• _Assignment_
In the records below, take the line with "black donut: 2 -> 3" and all lines after it, and copy them exactly, pictures excluded.

• _Material provided_

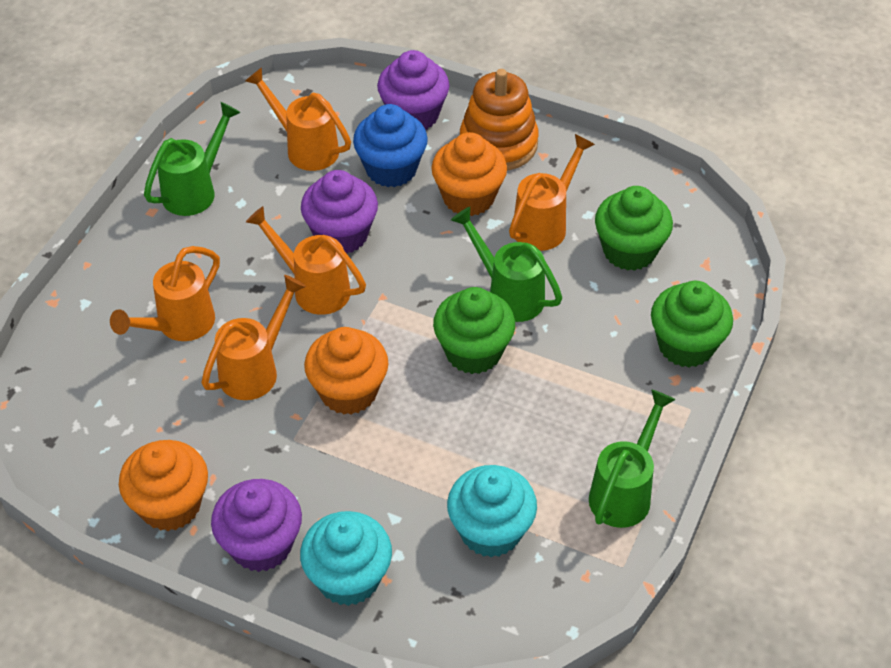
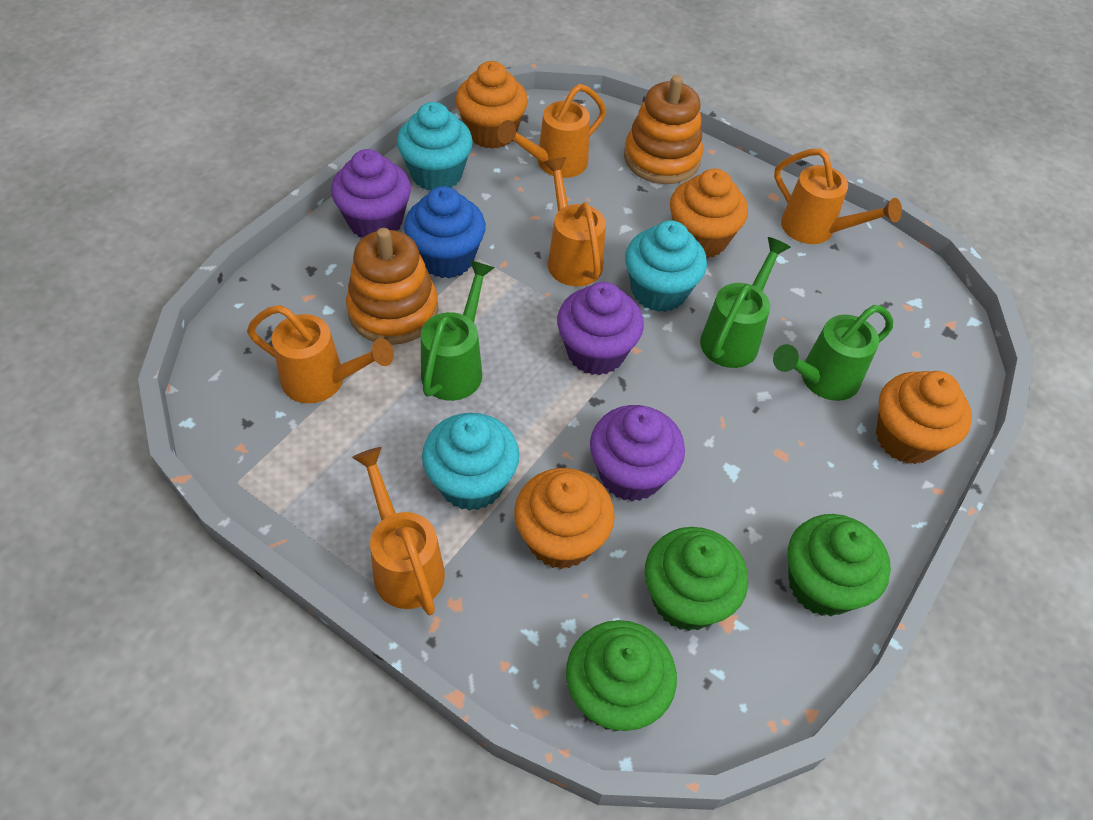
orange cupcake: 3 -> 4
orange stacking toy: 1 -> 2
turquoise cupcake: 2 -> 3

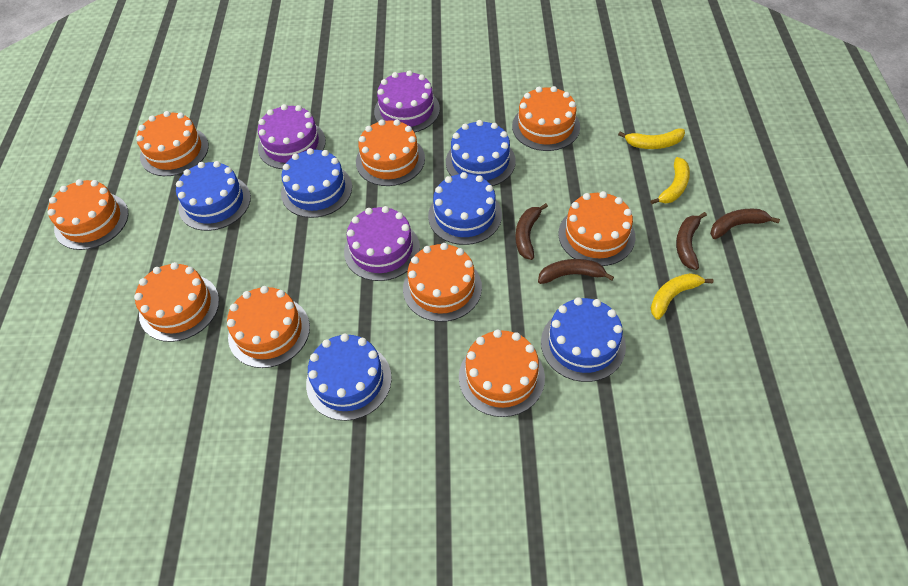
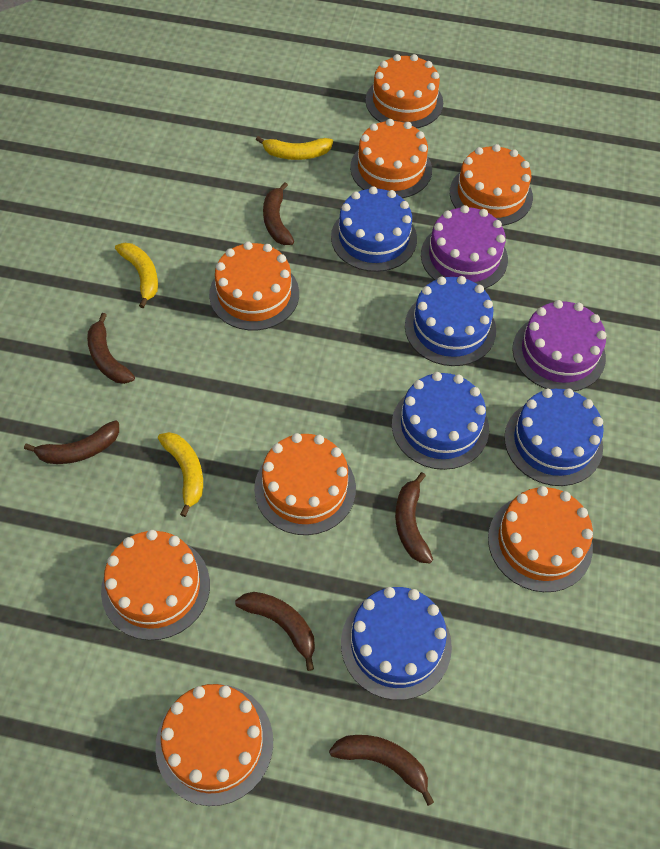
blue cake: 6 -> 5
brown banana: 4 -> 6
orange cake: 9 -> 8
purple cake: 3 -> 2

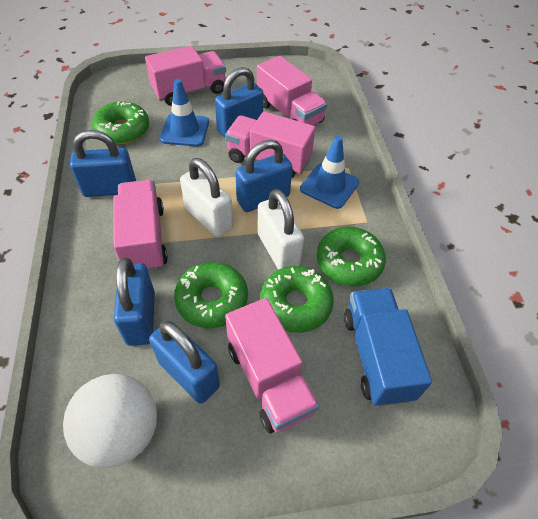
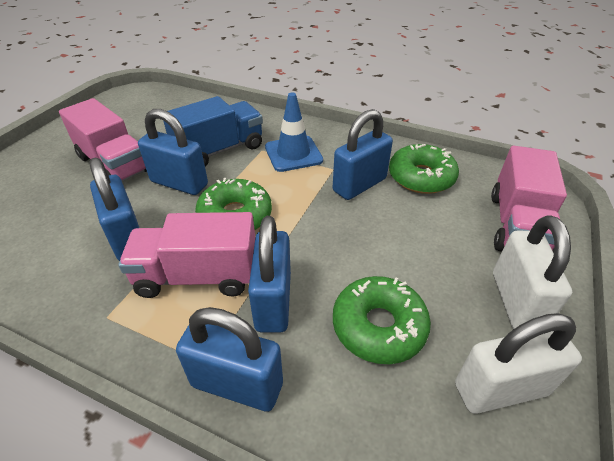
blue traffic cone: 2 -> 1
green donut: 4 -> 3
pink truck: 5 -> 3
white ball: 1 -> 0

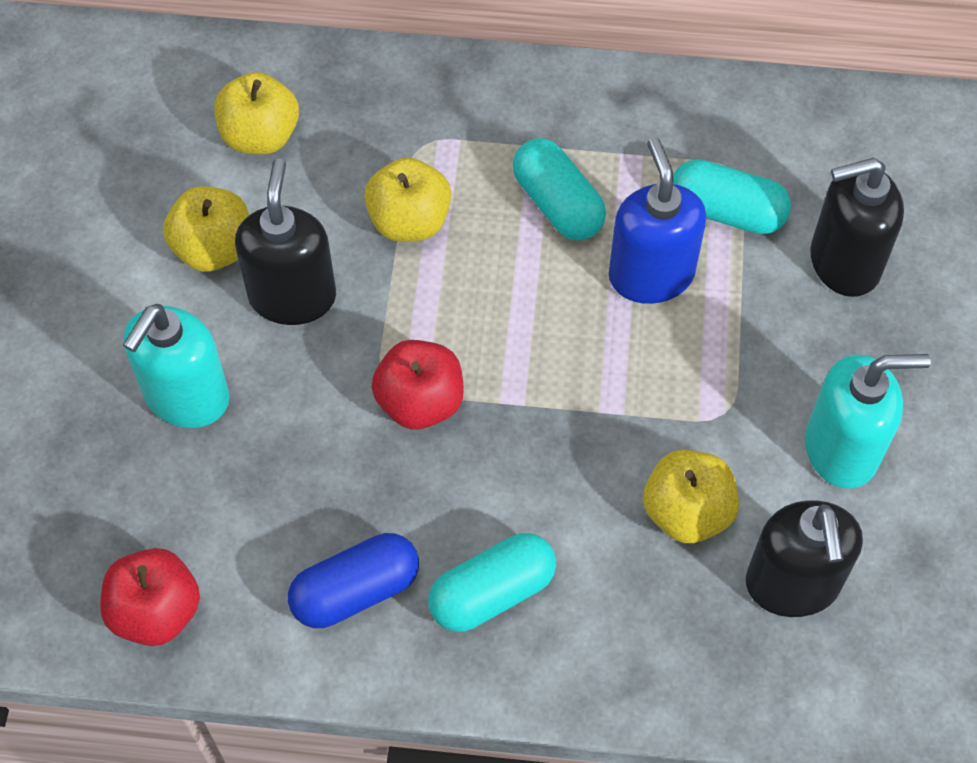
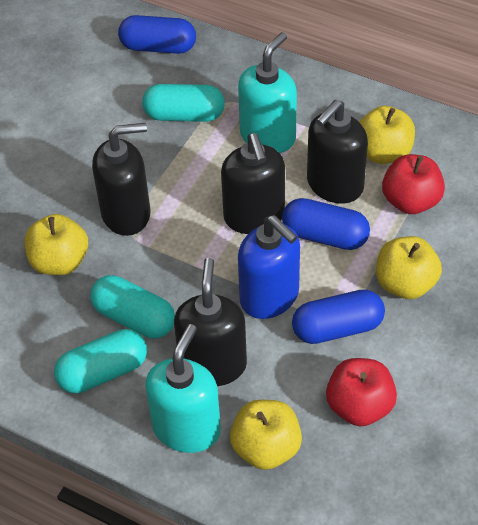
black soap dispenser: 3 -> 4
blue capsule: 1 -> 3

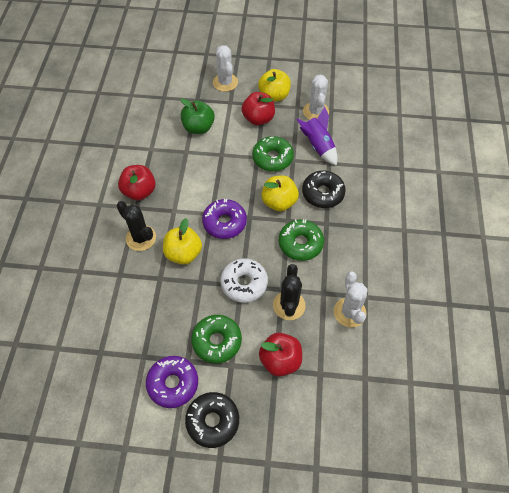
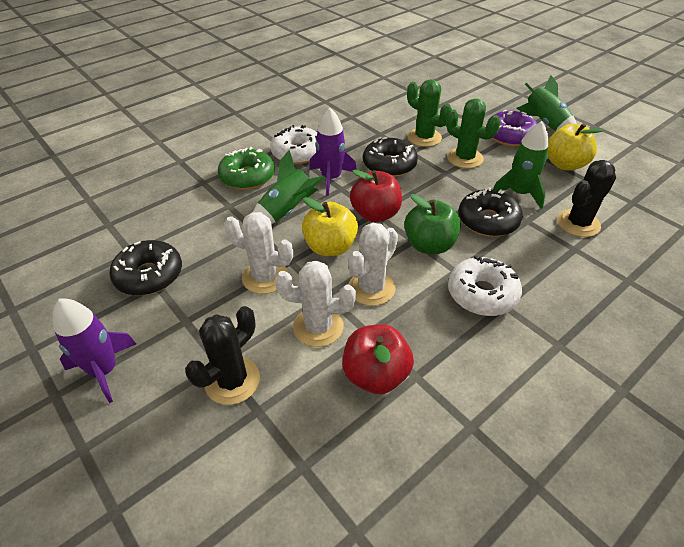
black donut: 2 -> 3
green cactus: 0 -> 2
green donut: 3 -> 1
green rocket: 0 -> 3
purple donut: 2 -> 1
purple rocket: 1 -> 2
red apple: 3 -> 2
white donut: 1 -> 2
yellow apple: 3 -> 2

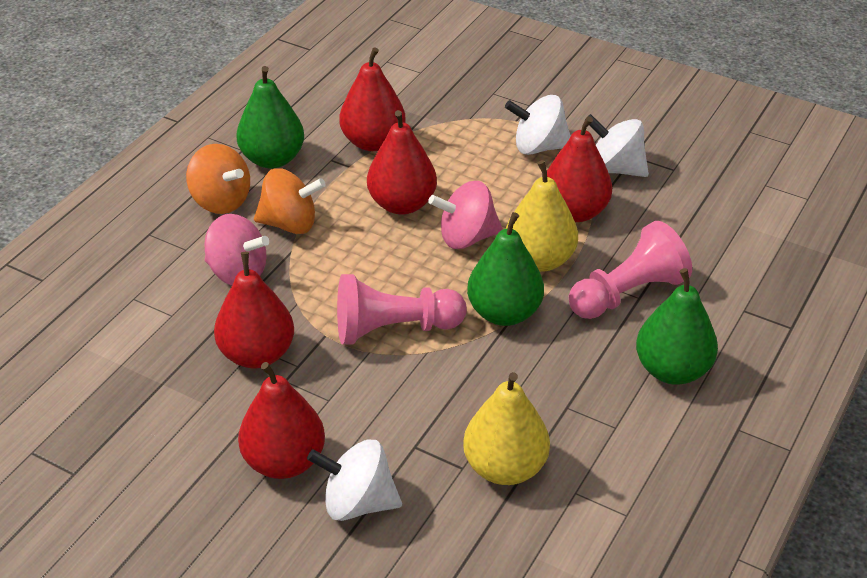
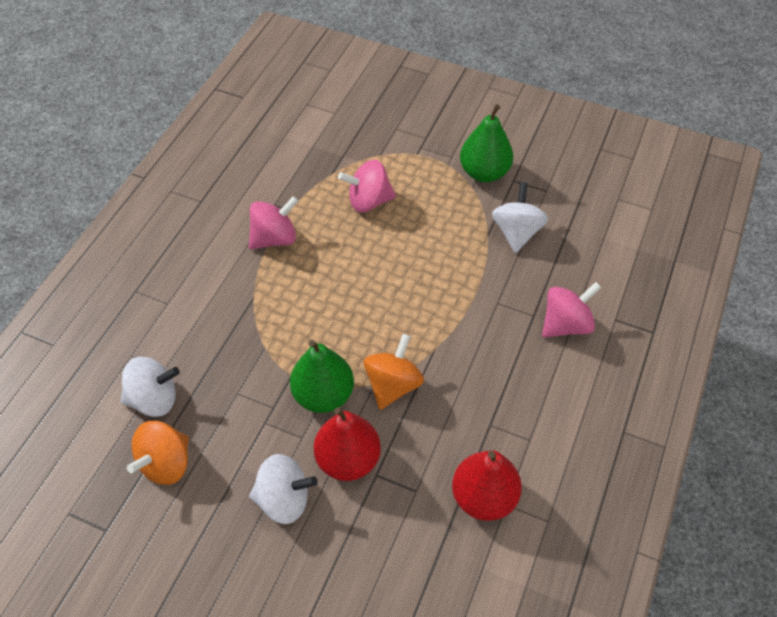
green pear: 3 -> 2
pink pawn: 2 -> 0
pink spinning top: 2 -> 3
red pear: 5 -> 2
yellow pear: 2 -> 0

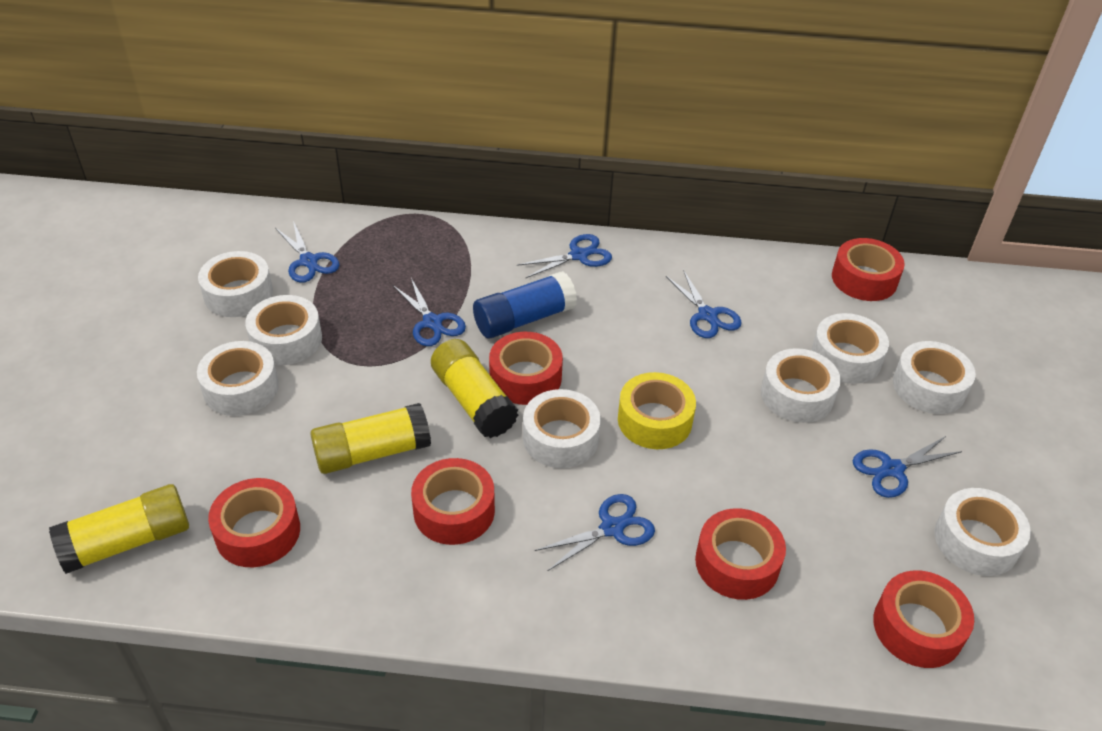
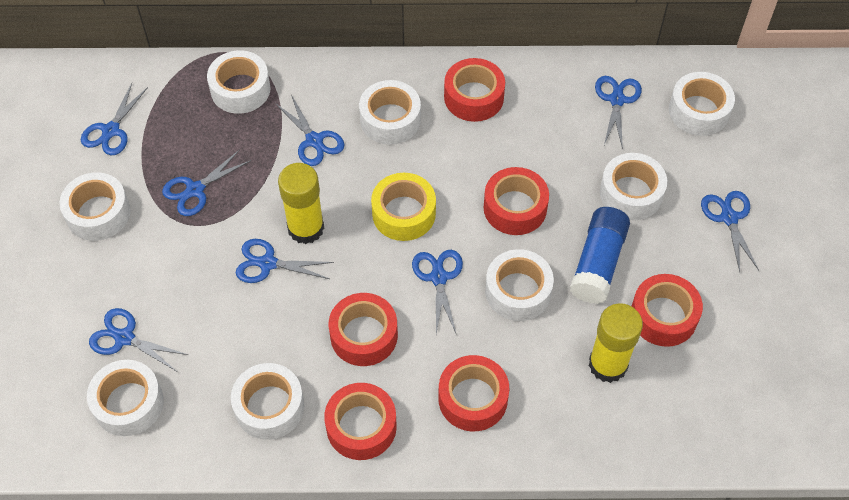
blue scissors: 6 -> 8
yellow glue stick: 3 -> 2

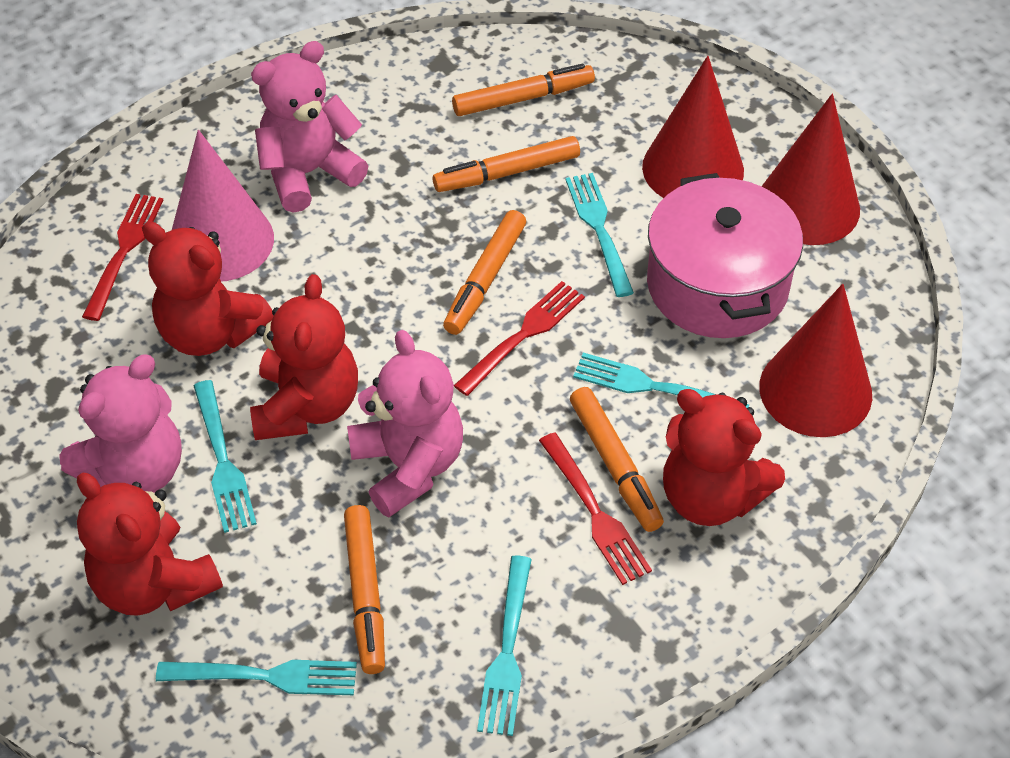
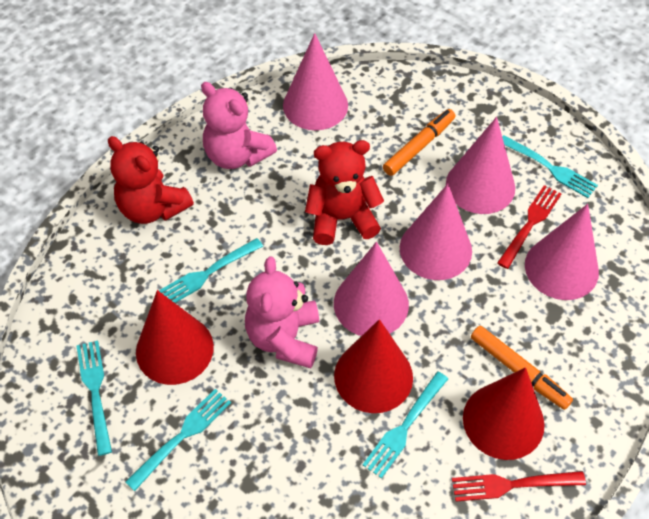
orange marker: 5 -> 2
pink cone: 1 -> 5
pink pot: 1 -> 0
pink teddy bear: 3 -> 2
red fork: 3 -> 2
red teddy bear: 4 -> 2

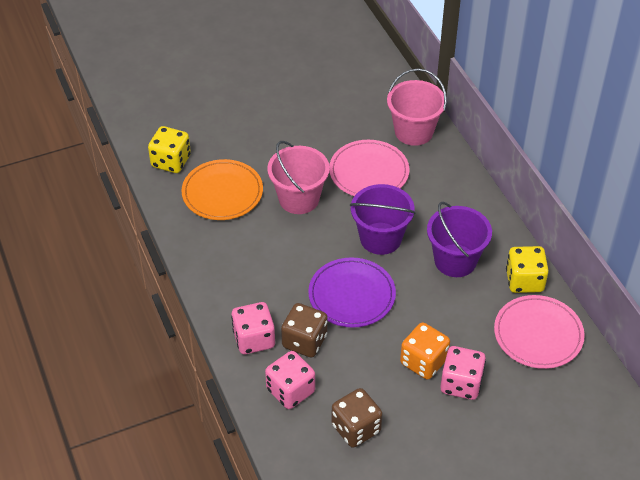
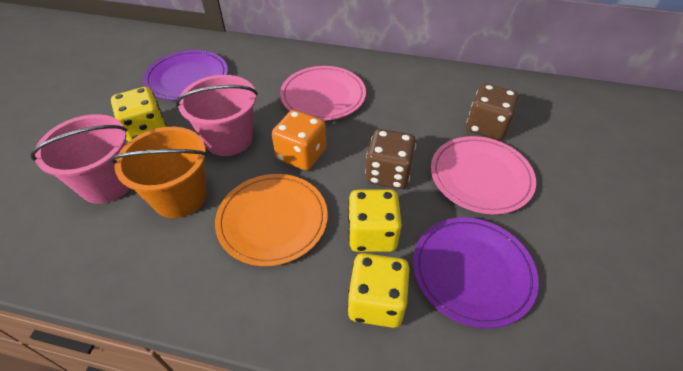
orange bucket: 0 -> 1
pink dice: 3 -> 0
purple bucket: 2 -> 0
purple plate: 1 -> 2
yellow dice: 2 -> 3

• _Task solution_
black donut: 2 -> 3
green cactus: 0 -> 2
green donut: 3 -> 1
green rocket: 0 -> 3
purple donut: 2 -> 1
purple rocket: 1 -> 2
red apple: 3 -> 2
white donut: 1 -> 2
yellow apple: 3 -> 2

green pear: 3 -> 2
pink pawn: 2 -> 0
pink spinning top: 2 -> 3
red pear: 5 -> 2
yellow pear: 2 -> 0

blue scissors: 6 -> 8
yellow glue stick: 3 -> 2

orange marker: 5 -> 2
pink cone: 1 -> 5
pink pot: 1 -> 0
pink teddy bear: 3 -> 2
red fork: 3 -> 2
red teddy bear: 4 -> 2

orange bucket: 0 -> 1
pink dice: 3 -> 0
purple bucket: 2 -> 0
purple plate: 1 -> 2
yellow dice: 2 -> 3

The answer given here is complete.